• [WHAT TO DO]: Leave out the pictures and transcribe every entry below exactly.

• [SOURCE MATERIAL]:
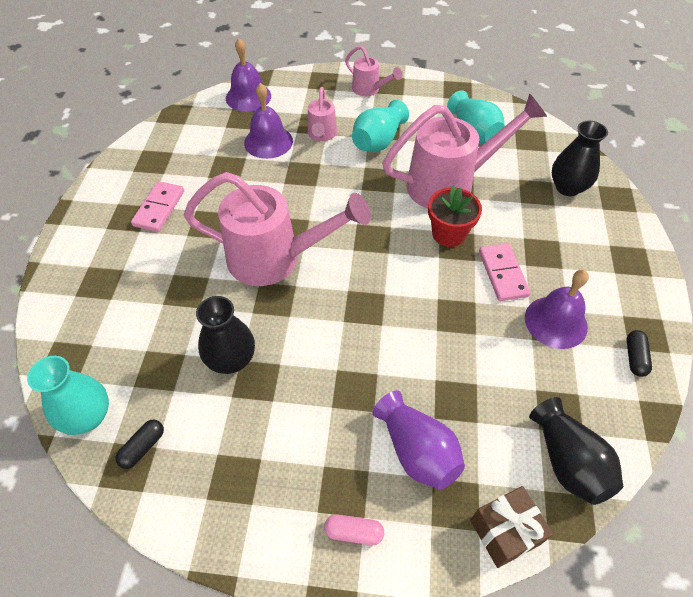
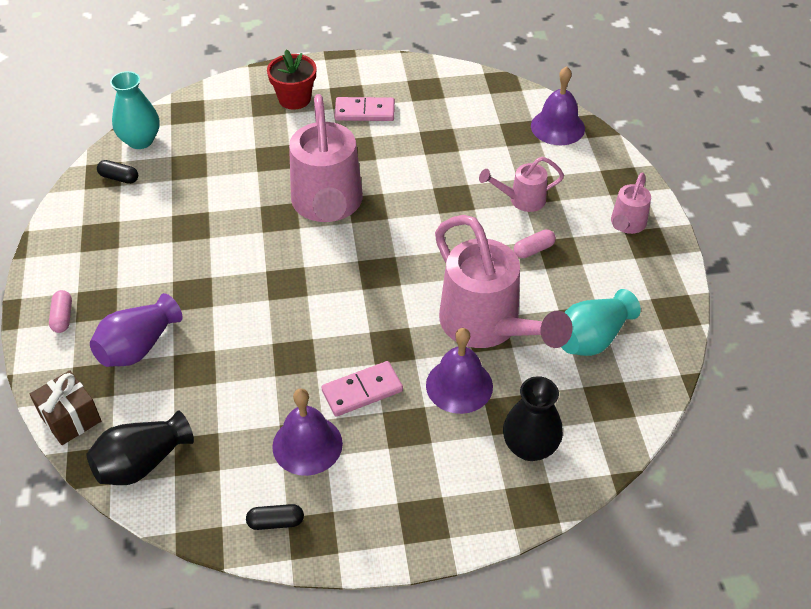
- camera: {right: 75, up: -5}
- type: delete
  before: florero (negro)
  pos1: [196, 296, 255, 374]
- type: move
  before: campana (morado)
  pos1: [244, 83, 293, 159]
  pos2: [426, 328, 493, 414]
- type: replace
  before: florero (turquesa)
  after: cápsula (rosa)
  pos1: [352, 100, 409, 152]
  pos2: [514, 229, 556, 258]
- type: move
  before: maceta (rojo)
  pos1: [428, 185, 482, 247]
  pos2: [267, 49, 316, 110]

• [SOLVED PROBLEM]:
- camera: {right: 75, up: -5}
- type: delete
  before: florero (negro)
  pos1: [196, 296, 255, 374]
- type: move
  before: campana (morado)
  pos1: [244, 83, 293, 159]
  pos2: [426, 328, 493, 414]
- type: replace
  before: florero (turquesa)
  after: cápsula (rosa)
  pos1: [352, 100, 409, 152]
  pos2: [514, 229, 556, 258]
- type: move
  before: maceta (rojo)
  pos1: [428, 185, 482, 247]
  pos2: [267, 49, 316, 110]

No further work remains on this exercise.